- [What the task asks]: Carry none of the pictures over; write out the complete data exactly.

Object matching data
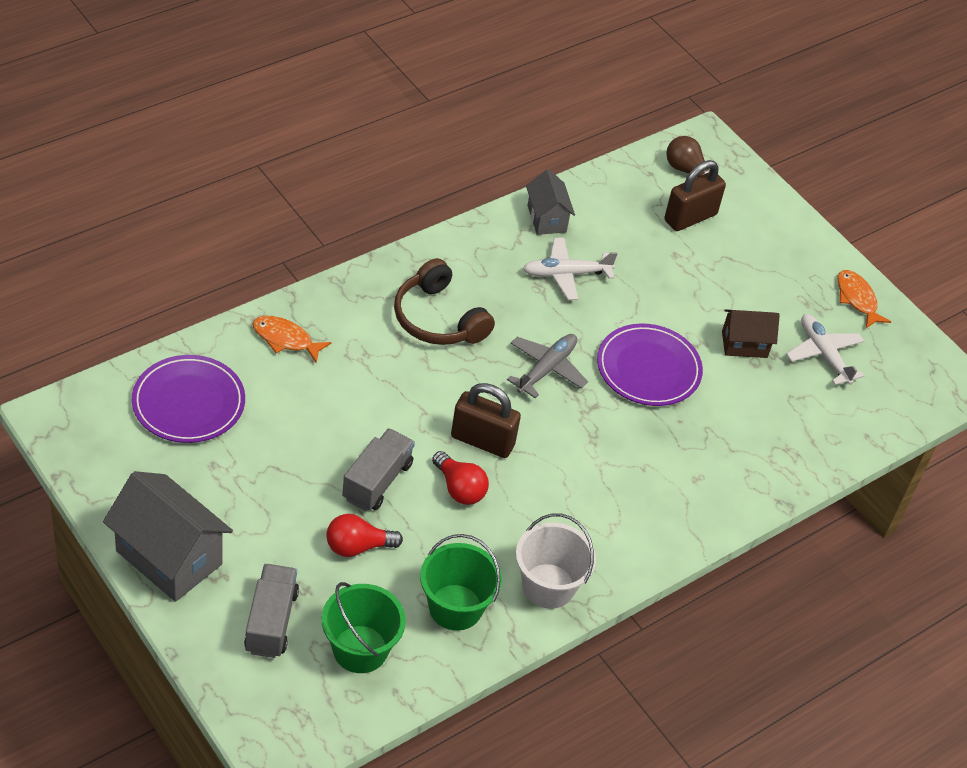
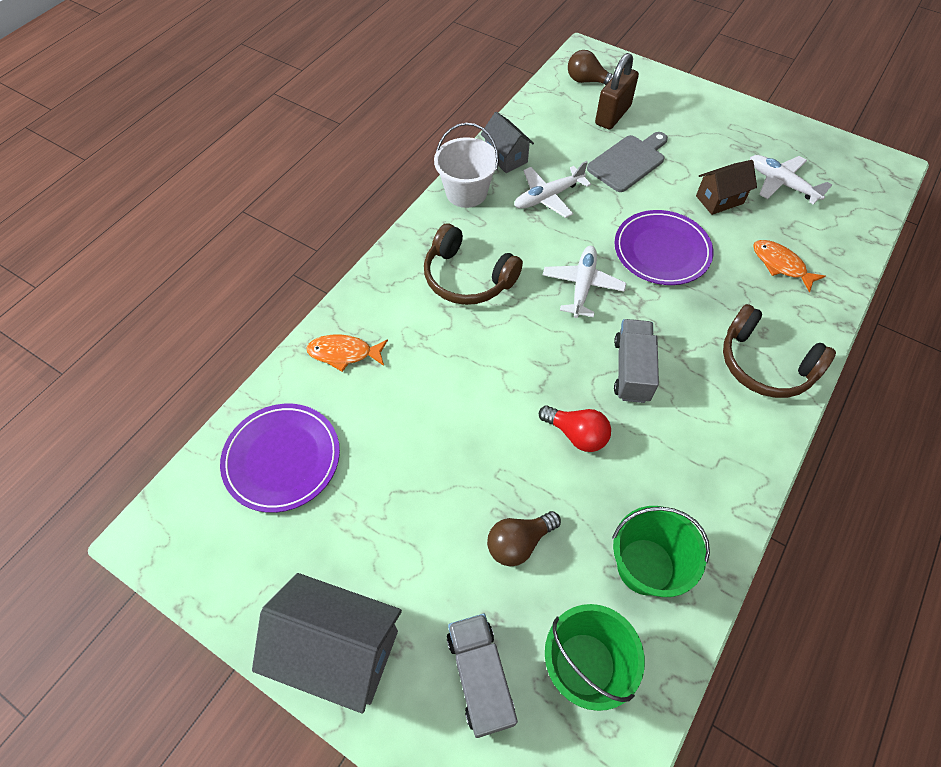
camera: 15 degrees left, 10 degrees up
red light bulb [326,514,403,557] -> brown light bulb [487,511,561,567]
grey truck [342,428,415,511] -> grey truck moved to [614,319,659,403]
brown padlock [451,383,521,458] -> none
grey plane [507,334,588,398] -> white plane [543,246,626,318]
white bucket [516,513,596,609] -> white bucket moved to [434,123,499,208]
orange fish [837,270,891,328] -> orange fish moved to [753,240,826,293]
none -> grey cutting board [587,132,668,192]
none -> brown headphones [723,304,836,398]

- [Task response]:
camera: 15 degrees left, 10 degrees up
red light bulb [326,514,403,557] -> brown light bulb [487,511,561,567]
grey truck [342,428,415,511] -> grey truck moved to [614,319,659,403]
brown padlock [451,383,521,458] -> none
grey plane [507,334,588,398] -> white plane [543,246,626,318]
white bucket [516,513,596,609] -> white bucket moved to [434,123,499,208]
orange fish [837,270,891,328] -> orange fish moved to [753,240,826,293]
none -> grey cutting board [587,132,668,192]
none -> brown headphones [723,304,836,398]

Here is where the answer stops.